§ Work item:
Restate word for word the lines in the listing below, starting at the line containing "VR1: 100k (0V, N010, wiper" and ending at the line containing "Q1: NMOS (G", both included; leave out the rest.

§ Given entries:
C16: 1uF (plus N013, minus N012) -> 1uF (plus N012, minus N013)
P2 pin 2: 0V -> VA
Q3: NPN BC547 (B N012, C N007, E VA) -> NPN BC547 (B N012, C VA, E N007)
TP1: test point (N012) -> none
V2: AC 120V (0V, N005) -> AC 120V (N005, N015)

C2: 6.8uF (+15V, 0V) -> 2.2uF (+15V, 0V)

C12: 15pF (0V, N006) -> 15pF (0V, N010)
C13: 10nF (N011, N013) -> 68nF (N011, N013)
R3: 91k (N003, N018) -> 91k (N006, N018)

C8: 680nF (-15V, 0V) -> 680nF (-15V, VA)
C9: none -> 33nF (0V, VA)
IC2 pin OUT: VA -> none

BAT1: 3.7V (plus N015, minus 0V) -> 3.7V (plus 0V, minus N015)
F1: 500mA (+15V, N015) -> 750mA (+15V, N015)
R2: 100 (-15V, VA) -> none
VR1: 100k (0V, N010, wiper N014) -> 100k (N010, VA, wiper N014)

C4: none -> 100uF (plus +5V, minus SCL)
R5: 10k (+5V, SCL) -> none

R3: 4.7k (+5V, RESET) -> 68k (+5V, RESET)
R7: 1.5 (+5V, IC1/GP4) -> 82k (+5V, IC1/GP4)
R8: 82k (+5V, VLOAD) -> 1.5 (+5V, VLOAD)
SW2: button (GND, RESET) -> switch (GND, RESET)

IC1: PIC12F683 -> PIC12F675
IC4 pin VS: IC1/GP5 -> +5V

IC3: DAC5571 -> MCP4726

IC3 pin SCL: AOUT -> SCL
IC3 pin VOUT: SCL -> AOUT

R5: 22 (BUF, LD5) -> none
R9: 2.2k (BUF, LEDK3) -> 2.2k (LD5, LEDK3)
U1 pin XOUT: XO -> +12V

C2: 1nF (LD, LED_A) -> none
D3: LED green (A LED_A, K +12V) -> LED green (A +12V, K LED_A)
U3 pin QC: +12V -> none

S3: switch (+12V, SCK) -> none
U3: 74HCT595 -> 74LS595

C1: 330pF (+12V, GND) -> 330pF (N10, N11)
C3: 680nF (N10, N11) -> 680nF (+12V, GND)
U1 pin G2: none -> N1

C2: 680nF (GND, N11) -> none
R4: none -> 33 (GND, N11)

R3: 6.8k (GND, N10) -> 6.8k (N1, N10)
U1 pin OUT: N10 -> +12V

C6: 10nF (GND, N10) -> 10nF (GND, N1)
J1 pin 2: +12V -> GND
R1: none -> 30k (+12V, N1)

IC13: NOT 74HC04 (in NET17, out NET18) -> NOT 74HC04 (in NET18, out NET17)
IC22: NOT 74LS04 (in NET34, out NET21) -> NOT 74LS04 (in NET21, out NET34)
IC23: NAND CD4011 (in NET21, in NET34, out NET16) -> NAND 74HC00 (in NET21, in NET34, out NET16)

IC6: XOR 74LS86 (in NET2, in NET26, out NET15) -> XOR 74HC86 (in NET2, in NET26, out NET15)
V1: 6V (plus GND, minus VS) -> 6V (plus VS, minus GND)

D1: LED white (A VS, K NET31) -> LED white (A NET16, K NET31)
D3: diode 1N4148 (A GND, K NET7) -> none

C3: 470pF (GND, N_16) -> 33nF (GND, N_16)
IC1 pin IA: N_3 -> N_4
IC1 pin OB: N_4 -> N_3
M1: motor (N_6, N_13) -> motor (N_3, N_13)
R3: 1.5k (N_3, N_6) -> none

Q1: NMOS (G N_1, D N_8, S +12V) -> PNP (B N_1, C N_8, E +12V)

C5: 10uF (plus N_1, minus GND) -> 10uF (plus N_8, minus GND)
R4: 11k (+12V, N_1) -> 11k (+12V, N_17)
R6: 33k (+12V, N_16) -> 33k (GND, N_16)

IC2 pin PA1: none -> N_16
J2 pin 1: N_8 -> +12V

§ Exercise solution:
VR1: 100k (0V, N010, wiper N014) -> 100k (N010, VA, wiper N014)

C4: none -> 100uF (plus +5V, minus SCL)
R5: 10k (+5V, SCL) -> none

R3: 4.7k (+5V, RESET) -> 68k (+5V, RESET)
R7: 1.5 (+5V, IC1/GP4) -> 82k (+5V, IC1/GP4)
R8: 82k (+5V, VLOAD) -> 1.5 (+5V, VLOAD)
SW2: button (GND, RESET) -> switch (GND, RESET)

IC1: PIC12F683 -> PIC12F675
IC4 pin VS: IC1/GP5 -> +5V

IC3: DAC5571 -> MCP4726

IC3 pin SCL: AOUT -> SCL
IC3 pin VOUT: SCL -> AOUT

R5: 22 (BUF, LD5) -> none
R9: 2.2k (BUF, LEDK3) -> 2.2k (LD5, LEDK3)
U1 pin XOUT: XO -> +12V

C2: 1nF (LD, LED_A) -> none
D3: LED green (A LED_A, K +12V) -> LED green (A +12V, K LED_A)
U3 pin QC: +12V -> none

S3: switch (+12V, SCK) -> none
U3: 74HCT595 -> 74LS595

C1: 330pF (+12V, GND) -> 330pF (N10, N11)
C3: 680nF (N10, N11) -> 680nF (+12V, GND)
U1 pin G2: none -> N1

C2: 680nF (GND, N11) -> none
R4: none -> 33 (GND, N11)

R3: 6.8k (GND, N10) -> 6.8k (N1, N10)
U1 pin OUT: N10 -> +12V

C6: 10nF (GND, N10) -> 10nF (GND, N1)
J1 pin 2: +12V -> GND
R1: none -> 30k (+12V, N1)

IC13: NOT 74HC04 (in NET17, out NET18) -> NOT 74HC04 (in NET18, out NET17)
IC22: NOT 74LS04 (in NET34, out NET21) -> NOT 74LS04 (in NET21, out NET34)
IC23: NAND CD4011 (in NET21, in NET34, out NET16) -> NAND 74HC00 (in NET21, in NET34, out NET16)

IC6: XOR 74LS86 (in NET2, in NET26, out NET15) -> XOR 74HC86 (in NET2, in NET26, out NET15)
V1: 6V (plus GND, minus VS) -> 6V (plus VS, minus GND)

D1: LED white (A VS, K NET31) -> LED white (A NET16, K NET31)
D3: diode 1N4148 (A GND, K NET7) -> none

C3: 470pF (GND, N_16) -> 33nF (GND, N_16)
IC1 pin IA: N_3 -> N_4
IC1 pin OB: N_4 -> N_3
M1: motor (N_6, N_13) -> motor (N_3, N_13)
R3: 1.5k (N_3, N_6) -> none

Q1: NMOS (G N_1, D N_8, S +12V) -> PNP (B N_1, C N_8, E +12V)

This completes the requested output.